(Aerial scene parsing data)
----

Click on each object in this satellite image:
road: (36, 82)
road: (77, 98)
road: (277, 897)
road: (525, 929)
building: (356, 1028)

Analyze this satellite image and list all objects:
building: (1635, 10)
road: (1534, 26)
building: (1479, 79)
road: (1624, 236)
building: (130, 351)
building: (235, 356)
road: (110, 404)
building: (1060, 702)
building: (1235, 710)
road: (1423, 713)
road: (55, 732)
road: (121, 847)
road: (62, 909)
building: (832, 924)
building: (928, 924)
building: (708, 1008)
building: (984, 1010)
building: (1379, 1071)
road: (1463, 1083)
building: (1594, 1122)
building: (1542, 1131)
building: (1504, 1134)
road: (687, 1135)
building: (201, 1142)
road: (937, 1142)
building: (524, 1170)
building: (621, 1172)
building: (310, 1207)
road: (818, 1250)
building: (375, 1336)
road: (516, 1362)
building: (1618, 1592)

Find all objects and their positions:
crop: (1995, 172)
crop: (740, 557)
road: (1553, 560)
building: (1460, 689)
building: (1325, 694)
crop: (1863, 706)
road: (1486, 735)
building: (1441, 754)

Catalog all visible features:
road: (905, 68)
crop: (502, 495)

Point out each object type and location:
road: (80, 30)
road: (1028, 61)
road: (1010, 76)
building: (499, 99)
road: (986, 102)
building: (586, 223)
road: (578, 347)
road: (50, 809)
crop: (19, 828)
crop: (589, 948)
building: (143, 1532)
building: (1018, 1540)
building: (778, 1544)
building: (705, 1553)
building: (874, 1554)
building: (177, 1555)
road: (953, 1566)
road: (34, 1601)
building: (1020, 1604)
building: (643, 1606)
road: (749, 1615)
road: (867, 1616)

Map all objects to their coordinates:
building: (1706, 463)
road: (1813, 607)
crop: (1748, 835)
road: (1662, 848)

----

Beginning with the first line and ending with the last, restate the data word for word.

Click on each object in this satellite image:
road: (36, 82)
road: (77, 98)
road: (277, 897)
road: (525, 929)
building: (356, 1028)

Analyze this satellite image and list all objects:
building: (1635, 10)
road: (1534, 26)
building: (1479, 79)
road: (1624, 236)
building: (130, 351)
building: (235, 356)
road: (110, 404)
building: (1060, 702)
building: (1235, 710)
road: (1423, 713)
road: (55, 732)
road: (121, 847)
road: (62, 909)
building: (832, 924)
building: (928, 924)
building: (708, 1008)
building: (984, 1010)
building: (1379, 1071)
road: (1463, 1083)
building: (1594, 1122)
building: (1542, 1131)
building: (1504, 1134)
road: (687, 1135)
building: (201, 1142)
road: (937, 1142)
building: (524, 1170)
building: (621, 1172)
building: (310, 1207)
road: (818, 1250)
building: (375, 1336)
road: (516, 1362)
building: (1618, 1592)

Find all objects and their positions:
crop: (1995, 172)
crop: (740, 557)
road: (1553, 560)
building: (1460, 689)
building: (1325, 694)
crop: (1863, 706)
road: (1486, 735)
building: (1441, 754)

Catalog all visible features:
road: (905, 68)
crop: (502, 495)

Point out each object type and location:
road: (80, 30)
road: (1028, 61)
road: (1010, 76)
building: (499, 99)
road: (986, 102)
building: (586, 223)
road: (578, 347)
road: (50, 809)
crop: (19, 828)
crop: (589, 948)
building: (143, 1532)
building: (1018, 1540)
building: (778, 1544)
building: (705, 1553)
building: (874, 1554)
building: (177, 1555)
road: (953, 1566)
road: (34, 1601)
building: (1020, 1604)
building: (643, 1606)
road: (749, 1615)
road: (867, 1616)

Map all objects to their coordinates:
building: (1706, 463)
road: (1813, 607)
crop: (1748, 835)
road: (1662, 848)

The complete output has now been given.